Goal of the exercise: Please set down only the lines below starting with the line with "[(27,287),(13,285),(6,318),(0,316),(0,324),(18,327),(27,287)]" and going on through the line with "[(381,320),(370,318),(368,328),(379,330),(381,320)]", verbatim and without pictures.
Records shown below:
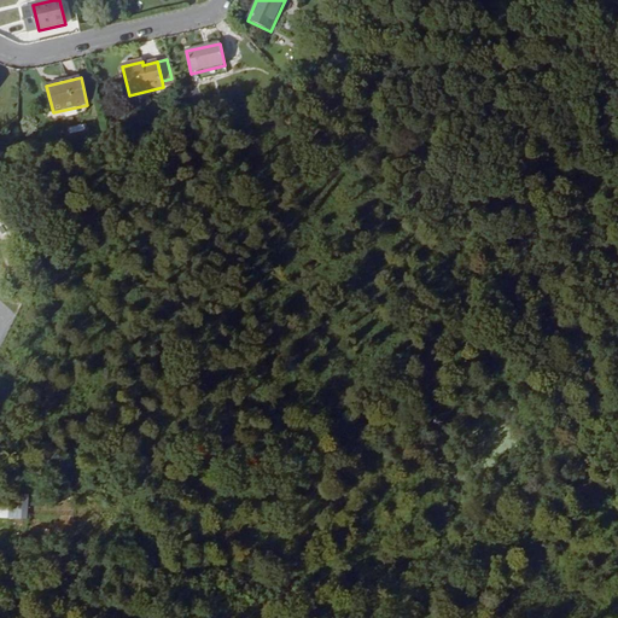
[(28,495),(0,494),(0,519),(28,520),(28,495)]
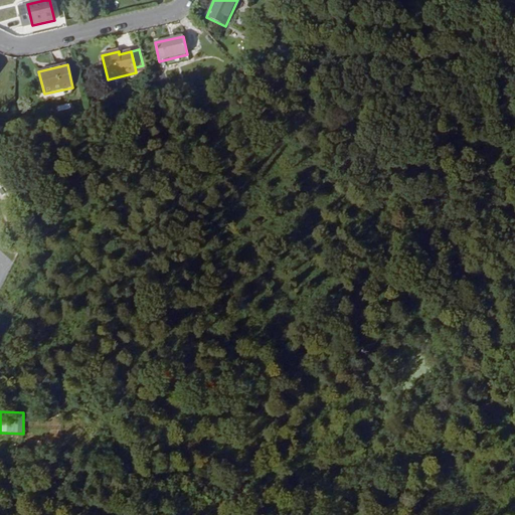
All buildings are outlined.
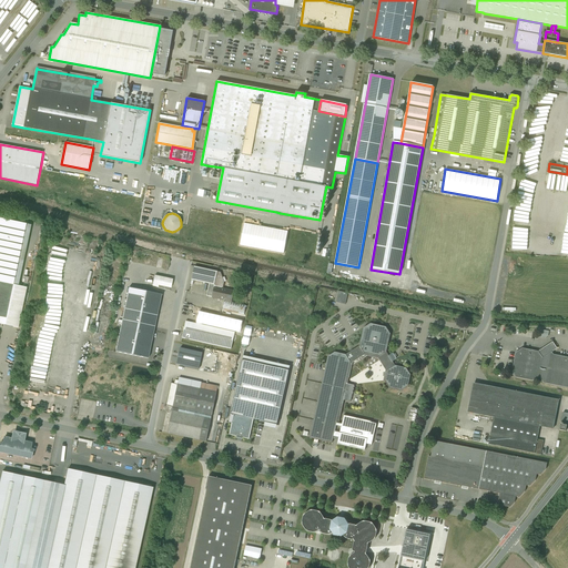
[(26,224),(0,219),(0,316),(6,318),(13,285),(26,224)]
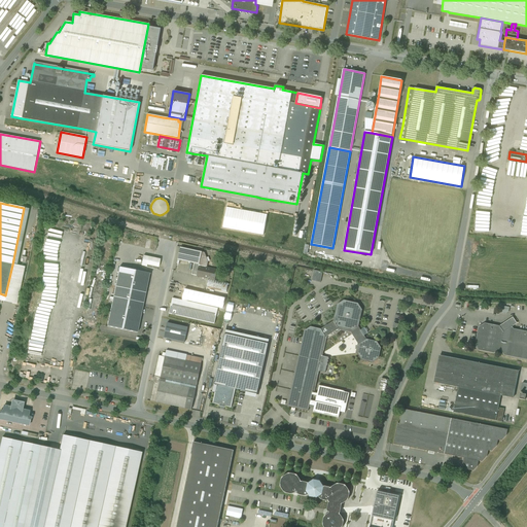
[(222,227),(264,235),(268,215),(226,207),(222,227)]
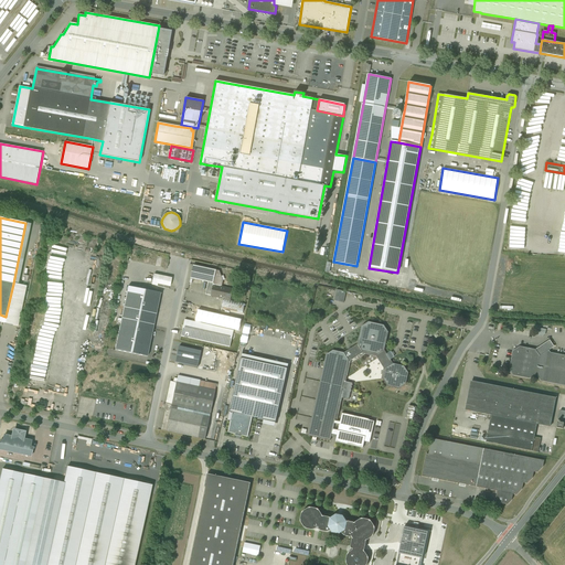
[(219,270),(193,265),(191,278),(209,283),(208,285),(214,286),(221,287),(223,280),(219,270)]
End of Records shown.
Records shown below:
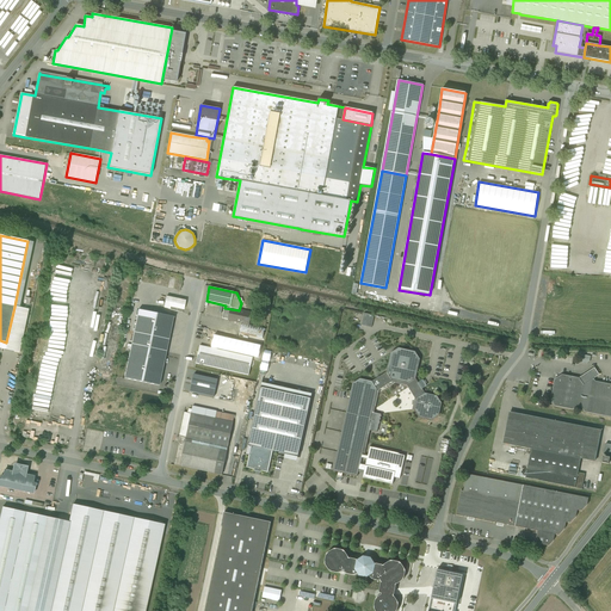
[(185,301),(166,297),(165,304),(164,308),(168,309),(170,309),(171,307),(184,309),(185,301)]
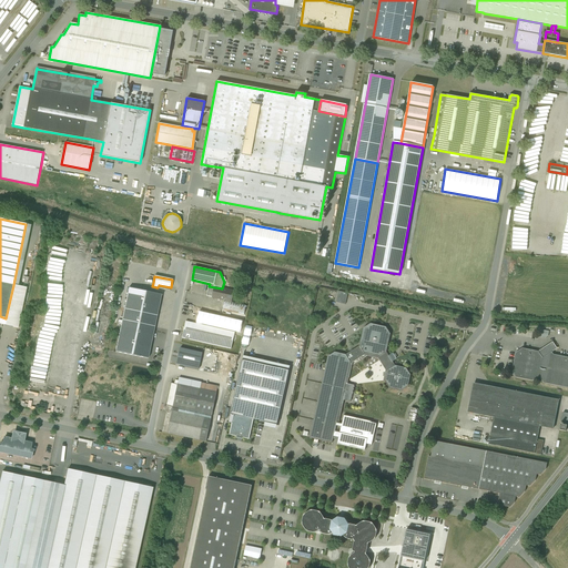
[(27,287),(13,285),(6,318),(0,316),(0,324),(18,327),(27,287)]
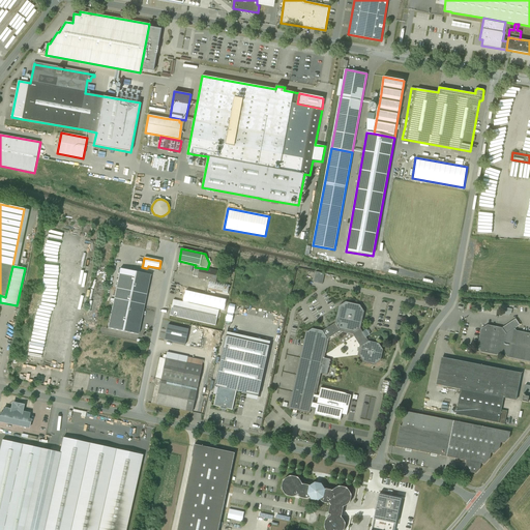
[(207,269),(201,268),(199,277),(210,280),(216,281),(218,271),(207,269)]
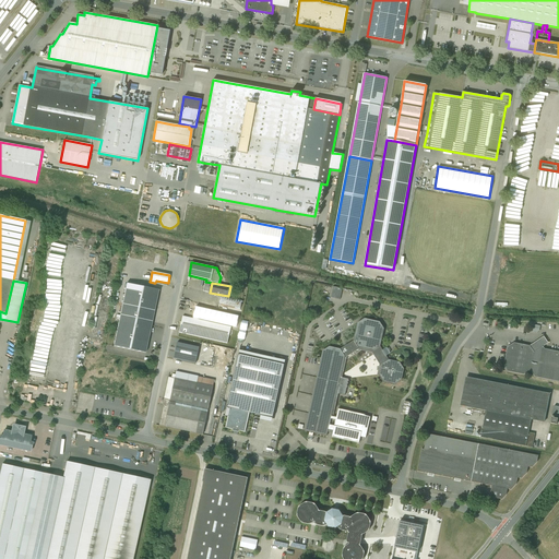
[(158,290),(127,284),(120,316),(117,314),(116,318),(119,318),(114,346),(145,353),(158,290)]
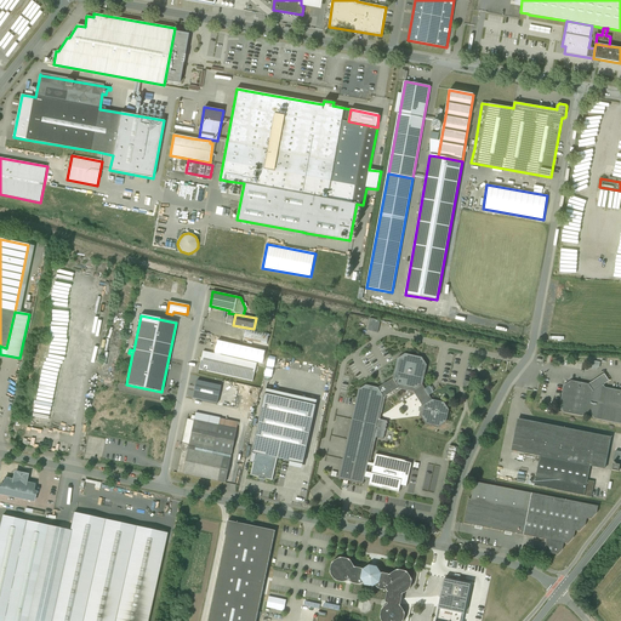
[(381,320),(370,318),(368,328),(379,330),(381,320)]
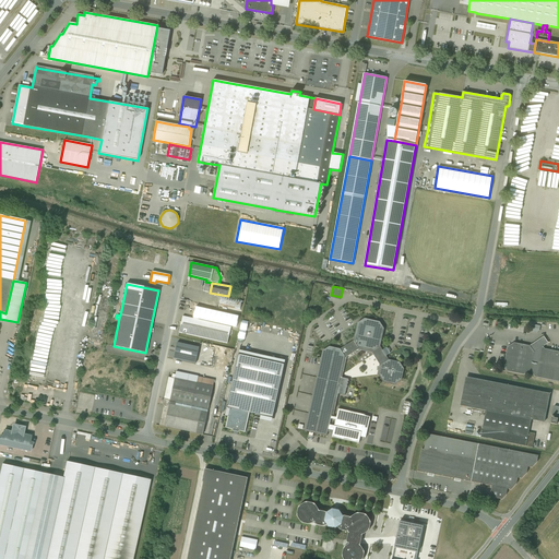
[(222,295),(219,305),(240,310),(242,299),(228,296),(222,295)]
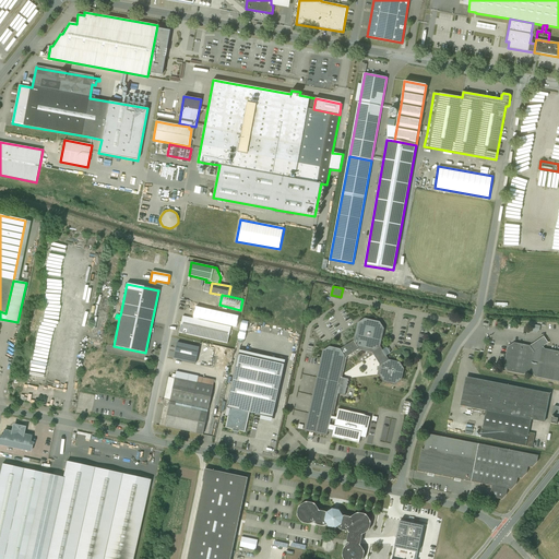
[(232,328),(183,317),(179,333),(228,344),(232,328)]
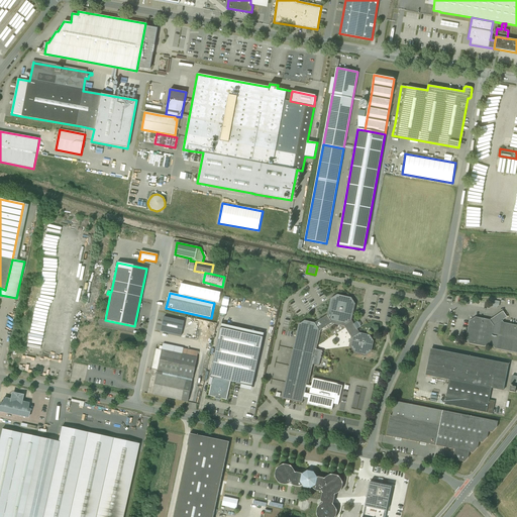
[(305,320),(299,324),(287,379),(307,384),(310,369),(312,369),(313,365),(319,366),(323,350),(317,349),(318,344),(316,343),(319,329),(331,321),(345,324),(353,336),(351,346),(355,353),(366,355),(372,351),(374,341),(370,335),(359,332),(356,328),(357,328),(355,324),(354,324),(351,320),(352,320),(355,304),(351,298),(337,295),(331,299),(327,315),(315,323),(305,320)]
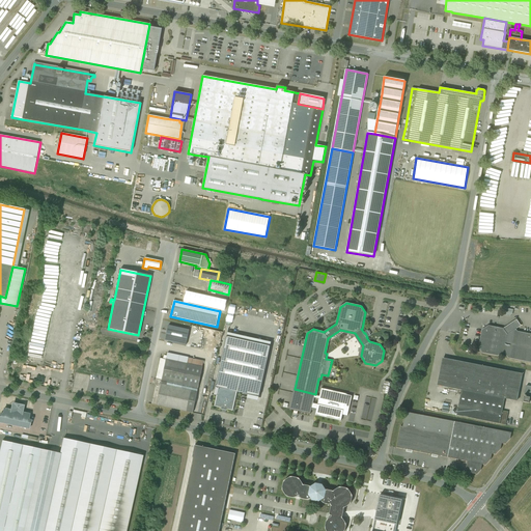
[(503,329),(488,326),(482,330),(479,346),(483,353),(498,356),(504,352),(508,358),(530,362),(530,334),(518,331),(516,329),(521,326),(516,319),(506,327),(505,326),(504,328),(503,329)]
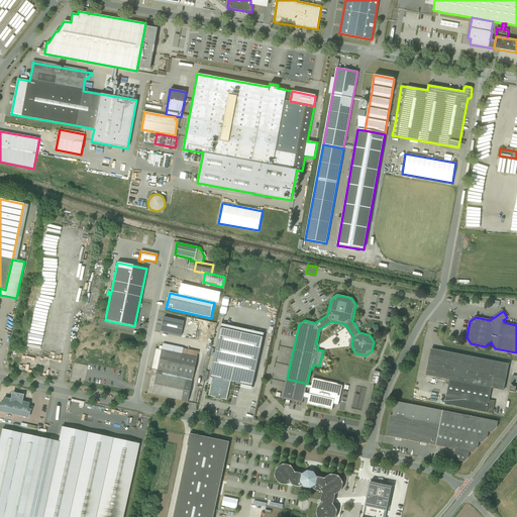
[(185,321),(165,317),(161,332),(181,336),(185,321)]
End of Records shown.
Answer section:
[(27,287),(13,285),(6,318),(0,316),(0,324),(18,327),(27,287)]
[(207,269),(201,268),(199,277),(210,280),(216,281),(218,271),(207,269)]
[(158,290),(127,284),(120,316),(117,314),(116,318),(119,318),(114,346),(145,353),(158,290)]
[(381,320),(370,318),(368,328),(379,330),(381,320)]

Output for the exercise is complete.